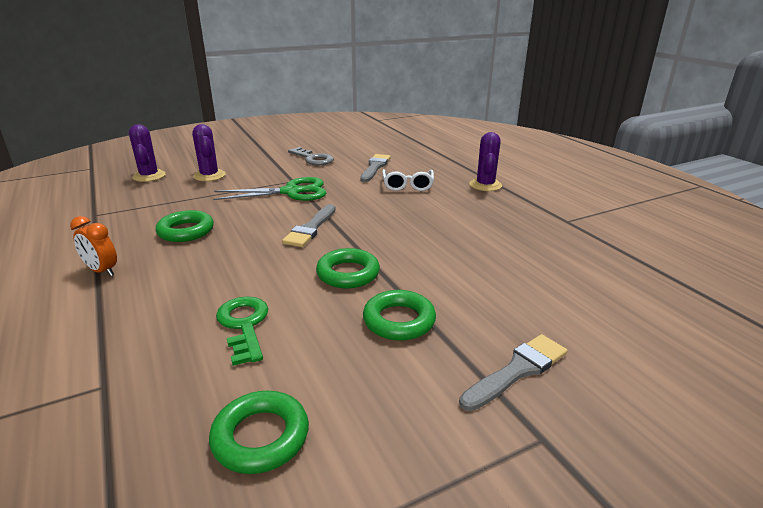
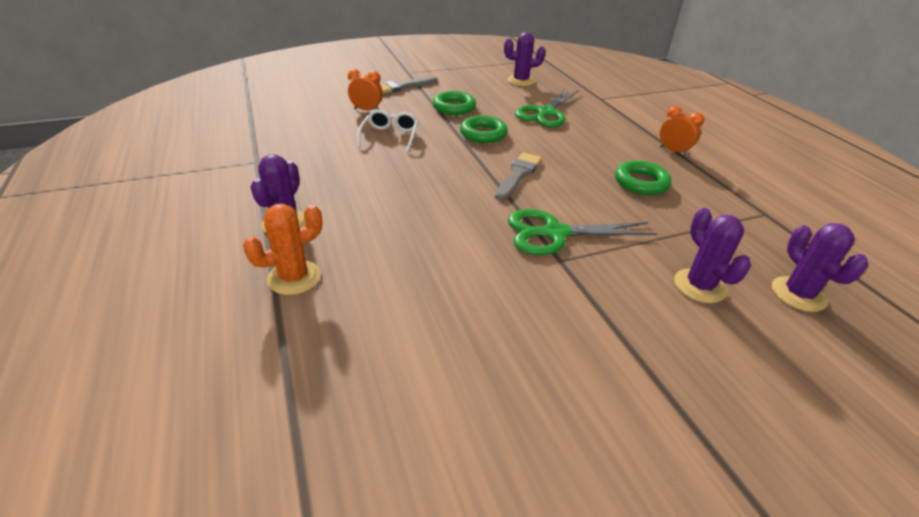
camera: 175 degrees left, 10 degrees up
(244, 325) = (546, 113): green key -> green scissors
(260, 437) = (521, 81): green ring -> purple cactus
(313, 159) = (542, 331): grey key -> none
(375, 167) = (428, 287): grey brush -> none
(407, 185) = (394, 233): white glasses -> white glasses (390, 136)
(452, 166) = (294, 278): none -> orange cactus
(527, 299) = (366, 110): none -> orange clock

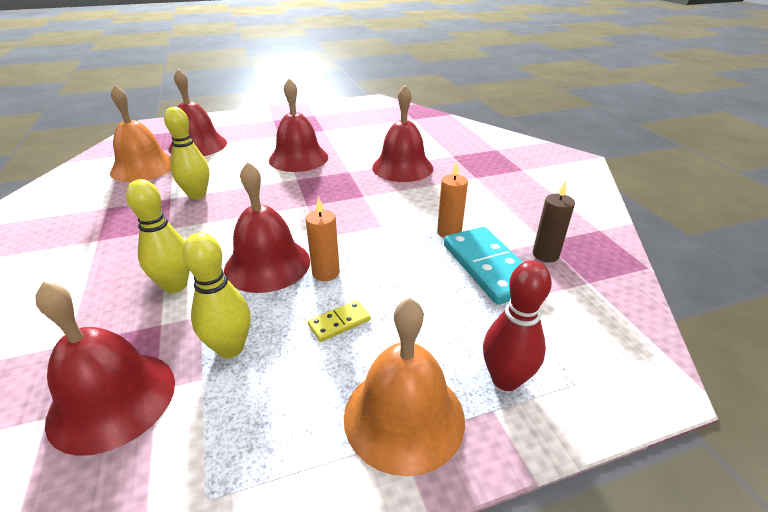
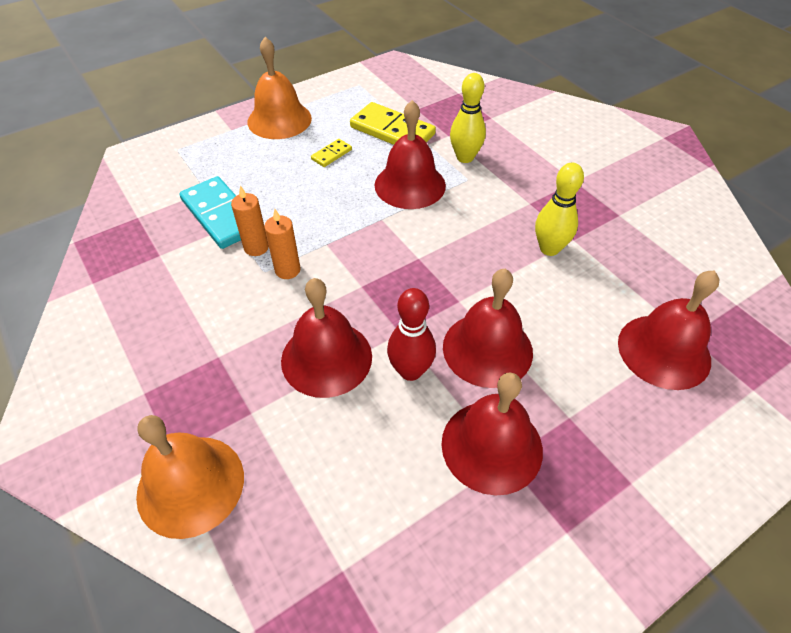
camera: 165 degrees right, 15 degrees up
(112, 400) = (434, 102): red bell -> red bell (491, 446)
(143, 167) = (670, 283): orange bell -> orange bell (190, 485)
(230, 348) = (392, 131): yellow bowling pin -> yellow domino
(326, 273) = (358, 186): orange candle -> orange candle (287, 270)
(505, 379) = (222, 143): red bowling pin -> red bowling pin (410, 371)
(545, 255) = (165, 238): brown candle -> none

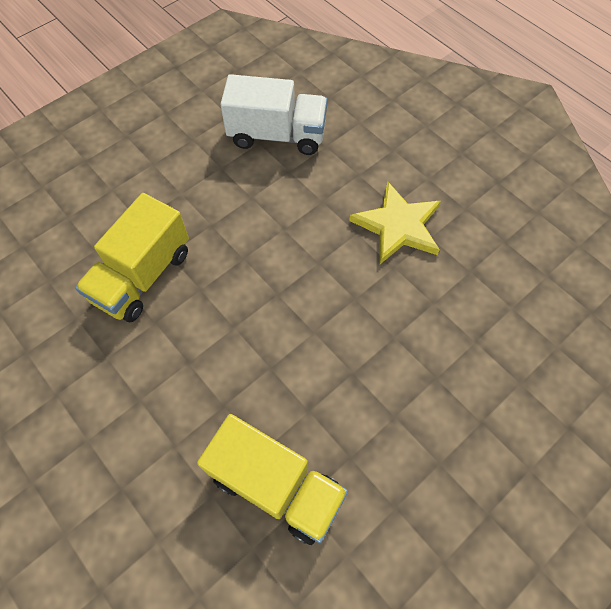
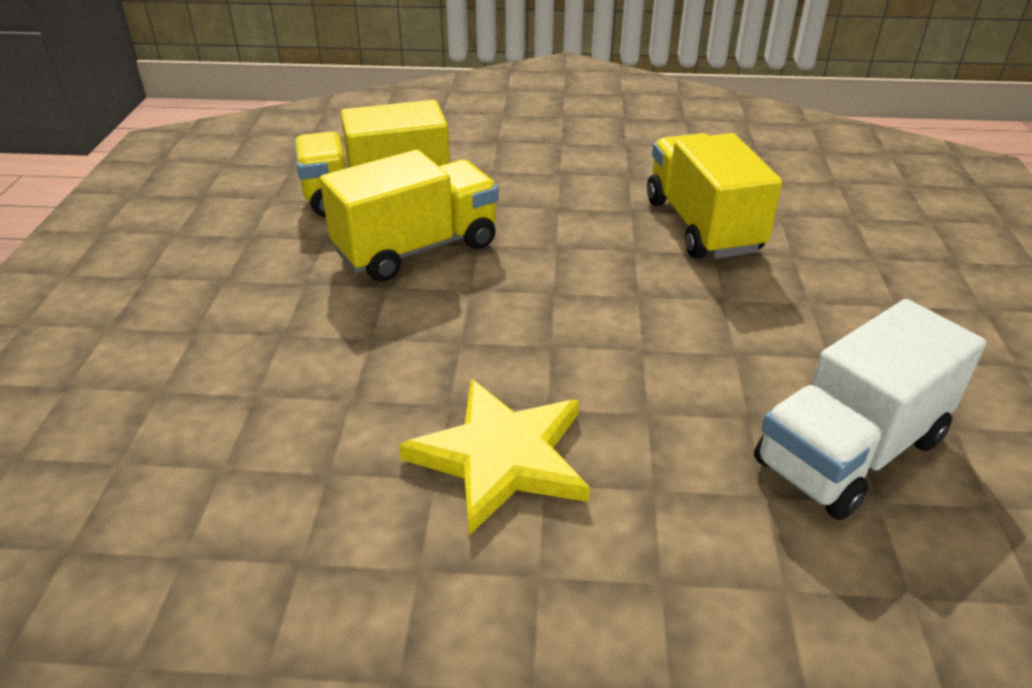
camera: 135 degrees right, 25 degrees down
(307, 394) = (417, 249): none -> yellow truck

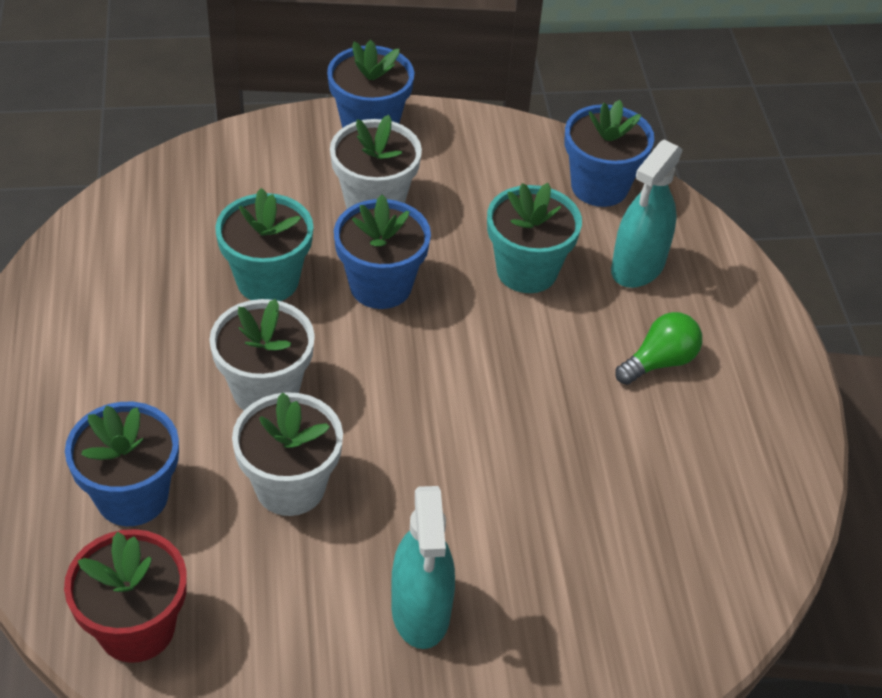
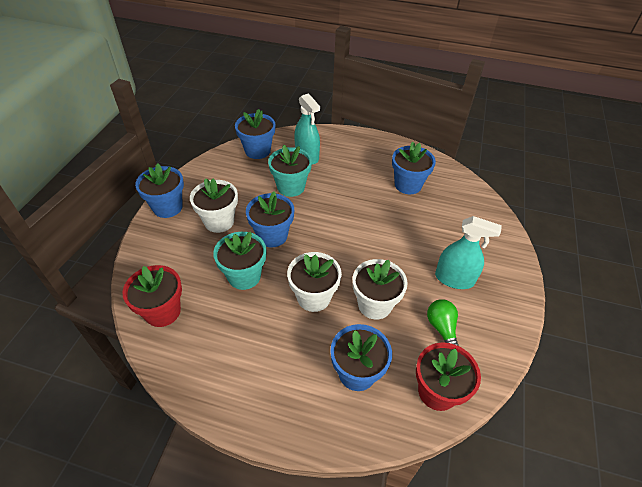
camera: 65 degrees left, 0 degrees up
(152, 210) = (162, 311): none -> red flower pot
(659, 362) = (358, 168): green light bulb -> green light bulb (442, 328)
(665, 467) = (408, 185): none -> blue flower pot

> [Task to complete]: Please output all of the entries exactly as they appear, with no pictures.

> [Exercise answer]:
camera: 175 degrees left, 10 degrees up
(244, 325) = (546, 113): green key -> green scissors
(260, 437) = (521, 81): green ring -> purple cactus
(313, 159) = (542, 331): grey key -> none
(375, 167) = (428, 287): grey brush -> none
(407, 185) = (394, 233): white glasses -> white glasses (390, 136)
(452, 166) = (294, 278): none -> orange cactus
(527, 299) = (366, 110): none -> orange clock

camera: 165 degrees right, 15 degrees up
(112, 400) = (434, 102): red bell -> red bell (491, 446)
(143, 167) = (670, 283): orange bell -> orange bell (190, 485)
(230, 348) = (392, 131): yellow bowling pin -> yellow domino
(326, 273) = (358, 186): orange candle -> orange candle (287, 270)
(505, 379) = (222, 143): red bowling pin -> red bowling pin (410, 371)
(545, 255) = (165, 238): brown candle -> none

camera: 135 degrees right, 25 degrees down
(307, 394) = (417, 249): none -> yellow truck

camera: 65 degrees left, 0 degrees up
(152, 210) = (162, 311): none -> red flower pot
(659, 362) = (358, 168): green light bulb -> green light bulb (442, 328)
(665, 467) = (408, 185): none -> blue flower pot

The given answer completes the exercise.